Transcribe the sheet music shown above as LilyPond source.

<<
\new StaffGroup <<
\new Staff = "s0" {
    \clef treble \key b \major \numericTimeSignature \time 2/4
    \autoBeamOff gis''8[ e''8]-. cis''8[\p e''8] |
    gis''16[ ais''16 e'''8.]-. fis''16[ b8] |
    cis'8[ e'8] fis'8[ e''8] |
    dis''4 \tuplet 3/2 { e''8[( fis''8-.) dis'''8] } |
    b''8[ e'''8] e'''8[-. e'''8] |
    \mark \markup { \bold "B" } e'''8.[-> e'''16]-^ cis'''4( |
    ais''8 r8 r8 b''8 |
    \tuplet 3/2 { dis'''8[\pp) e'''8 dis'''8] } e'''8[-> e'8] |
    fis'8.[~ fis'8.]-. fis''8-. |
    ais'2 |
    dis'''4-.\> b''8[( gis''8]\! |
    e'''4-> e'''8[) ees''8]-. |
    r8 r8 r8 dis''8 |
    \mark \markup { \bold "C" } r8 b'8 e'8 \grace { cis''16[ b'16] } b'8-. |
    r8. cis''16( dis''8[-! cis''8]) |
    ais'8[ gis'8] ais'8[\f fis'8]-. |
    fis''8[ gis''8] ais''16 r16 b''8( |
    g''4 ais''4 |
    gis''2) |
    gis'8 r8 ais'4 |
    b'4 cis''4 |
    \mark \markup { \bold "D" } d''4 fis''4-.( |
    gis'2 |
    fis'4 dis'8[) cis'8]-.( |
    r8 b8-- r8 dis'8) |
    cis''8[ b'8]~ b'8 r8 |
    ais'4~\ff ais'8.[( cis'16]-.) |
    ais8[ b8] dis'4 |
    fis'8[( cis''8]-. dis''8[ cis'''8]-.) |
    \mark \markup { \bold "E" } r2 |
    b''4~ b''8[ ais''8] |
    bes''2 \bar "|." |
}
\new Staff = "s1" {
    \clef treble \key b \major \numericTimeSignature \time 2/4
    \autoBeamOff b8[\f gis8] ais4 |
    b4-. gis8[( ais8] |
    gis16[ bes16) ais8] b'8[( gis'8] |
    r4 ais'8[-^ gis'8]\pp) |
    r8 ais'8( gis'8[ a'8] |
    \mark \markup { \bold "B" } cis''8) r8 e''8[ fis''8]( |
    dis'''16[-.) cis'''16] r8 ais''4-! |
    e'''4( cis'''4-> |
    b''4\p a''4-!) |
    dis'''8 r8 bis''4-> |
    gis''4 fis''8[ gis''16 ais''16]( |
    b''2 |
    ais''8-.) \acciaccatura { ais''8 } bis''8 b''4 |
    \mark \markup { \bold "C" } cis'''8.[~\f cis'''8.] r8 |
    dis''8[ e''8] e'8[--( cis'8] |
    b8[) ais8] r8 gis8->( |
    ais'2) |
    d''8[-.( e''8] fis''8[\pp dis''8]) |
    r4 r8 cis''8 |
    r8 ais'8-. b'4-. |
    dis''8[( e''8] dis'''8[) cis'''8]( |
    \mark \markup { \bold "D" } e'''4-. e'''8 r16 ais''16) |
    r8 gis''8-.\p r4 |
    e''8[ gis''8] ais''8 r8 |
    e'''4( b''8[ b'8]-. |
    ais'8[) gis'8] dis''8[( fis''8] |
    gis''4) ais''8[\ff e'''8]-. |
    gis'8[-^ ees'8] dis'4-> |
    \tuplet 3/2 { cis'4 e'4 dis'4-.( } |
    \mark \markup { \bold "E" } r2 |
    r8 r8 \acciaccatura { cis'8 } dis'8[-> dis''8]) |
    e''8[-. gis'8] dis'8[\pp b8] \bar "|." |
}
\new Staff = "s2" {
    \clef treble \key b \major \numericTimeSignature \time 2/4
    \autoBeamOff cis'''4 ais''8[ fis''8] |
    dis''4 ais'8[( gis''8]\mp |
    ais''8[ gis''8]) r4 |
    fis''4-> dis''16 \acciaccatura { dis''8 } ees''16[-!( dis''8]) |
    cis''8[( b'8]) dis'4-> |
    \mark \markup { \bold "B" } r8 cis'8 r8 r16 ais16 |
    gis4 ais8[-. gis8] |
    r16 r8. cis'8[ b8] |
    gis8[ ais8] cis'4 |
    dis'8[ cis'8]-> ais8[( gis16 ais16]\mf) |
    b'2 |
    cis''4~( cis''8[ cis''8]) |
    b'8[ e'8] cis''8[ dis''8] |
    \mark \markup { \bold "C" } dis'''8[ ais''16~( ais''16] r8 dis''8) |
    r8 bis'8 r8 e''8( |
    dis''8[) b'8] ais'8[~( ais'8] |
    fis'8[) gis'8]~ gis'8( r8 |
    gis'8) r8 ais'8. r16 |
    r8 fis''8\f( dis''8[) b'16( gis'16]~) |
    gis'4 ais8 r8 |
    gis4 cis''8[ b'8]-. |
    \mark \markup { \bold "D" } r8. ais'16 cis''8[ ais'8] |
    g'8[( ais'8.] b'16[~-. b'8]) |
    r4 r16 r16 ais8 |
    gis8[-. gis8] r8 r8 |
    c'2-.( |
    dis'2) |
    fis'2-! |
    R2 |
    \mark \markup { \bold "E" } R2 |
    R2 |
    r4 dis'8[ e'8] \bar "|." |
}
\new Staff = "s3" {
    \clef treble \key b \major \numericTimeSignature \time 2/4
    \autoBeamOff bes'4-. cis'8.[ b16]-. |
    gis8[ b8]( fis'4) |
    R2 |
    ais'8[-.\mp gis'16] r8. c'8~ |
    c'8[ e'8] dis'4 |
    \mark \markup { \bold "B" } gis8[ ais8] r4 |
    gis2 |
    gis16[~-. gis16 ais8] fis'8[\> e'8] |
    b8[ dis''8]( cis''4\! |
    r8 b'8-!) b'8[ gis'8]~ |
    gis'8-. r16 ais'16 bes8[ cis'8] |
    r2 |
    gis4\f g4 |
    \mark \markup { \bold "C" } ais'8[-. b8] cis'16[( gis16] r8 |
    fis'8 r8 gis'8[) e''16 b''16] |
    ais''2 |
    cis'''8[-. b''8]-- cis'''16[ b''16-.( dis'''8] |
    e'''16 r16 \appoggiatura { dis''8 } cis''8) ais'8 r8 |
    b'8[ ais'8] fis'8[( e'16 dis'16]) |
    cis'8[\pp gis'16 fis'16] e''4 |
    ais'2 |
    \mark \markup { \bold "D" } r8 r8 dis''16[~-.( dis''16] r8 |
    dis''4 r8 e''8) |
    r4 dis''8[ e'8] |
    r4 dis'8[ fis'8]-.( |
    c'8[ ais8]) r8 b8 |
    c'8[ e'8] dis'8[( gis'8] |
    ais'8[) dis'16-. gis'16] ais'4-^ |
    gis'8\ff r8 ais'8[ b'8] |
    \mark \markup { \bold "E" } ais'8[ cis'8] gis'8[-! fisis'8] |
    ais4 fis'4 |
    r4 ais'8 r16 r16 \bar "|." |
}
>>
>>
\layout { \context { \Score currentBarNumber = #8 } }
· · · · ·
» Problem requirements
Count the lines above that contain the string "autoBeamOff", treating uppercase and lowercase as distinct. Reply with the number only.

» Expected output
4